Could you restate every entry word for word, minus the pictures?

══ INFORMATION PROVIDED

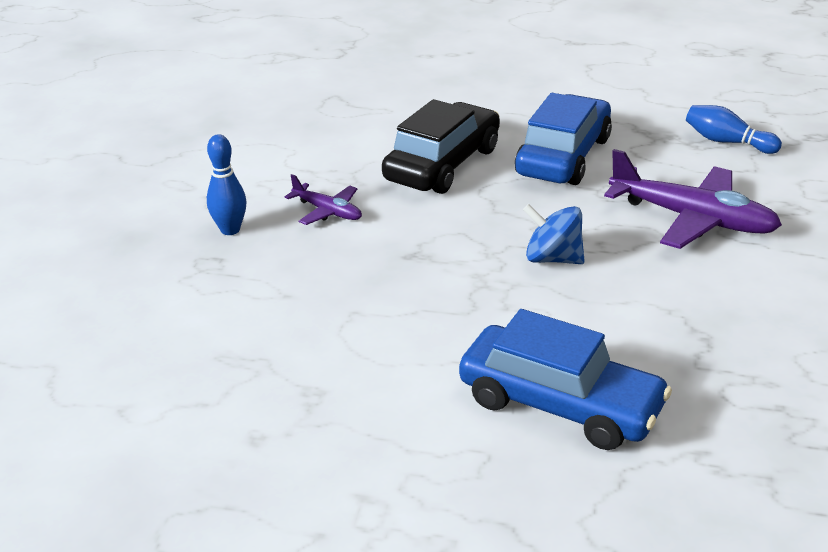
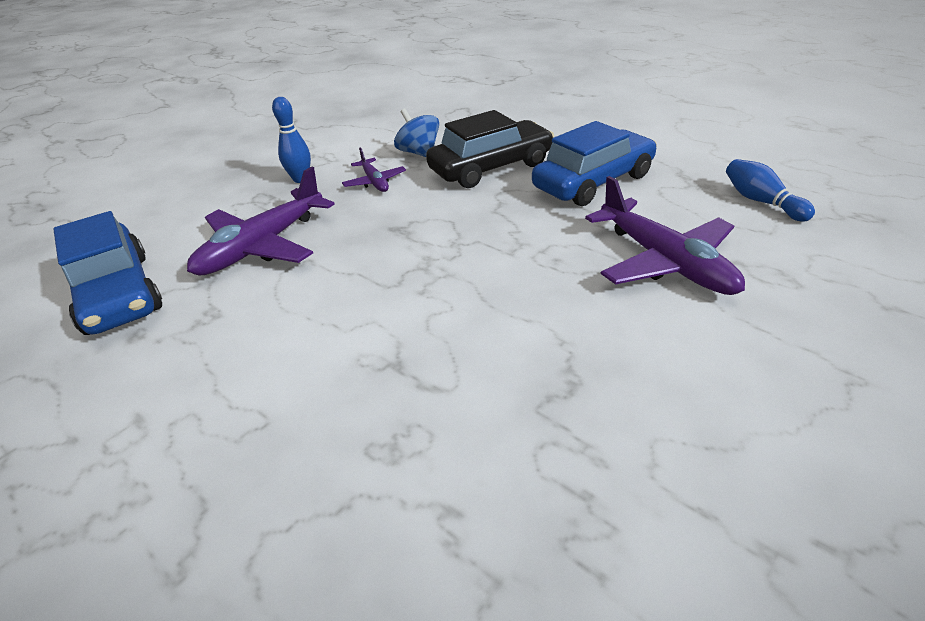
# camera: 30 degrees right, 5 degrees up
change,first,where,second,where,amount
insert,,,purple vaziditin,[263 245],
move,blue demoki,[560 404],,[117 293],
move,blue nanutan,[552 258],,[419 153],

════

RESPONSE TO THE TASK
# camera: 30 degrees right, 5 degrees up
change,first,where,second,where,amount
insert,,,purple vaziditin,[263 245],
move,blue demoki,[560 404],,[117 293],
move,blue nanutan,[552 258],,[419 153],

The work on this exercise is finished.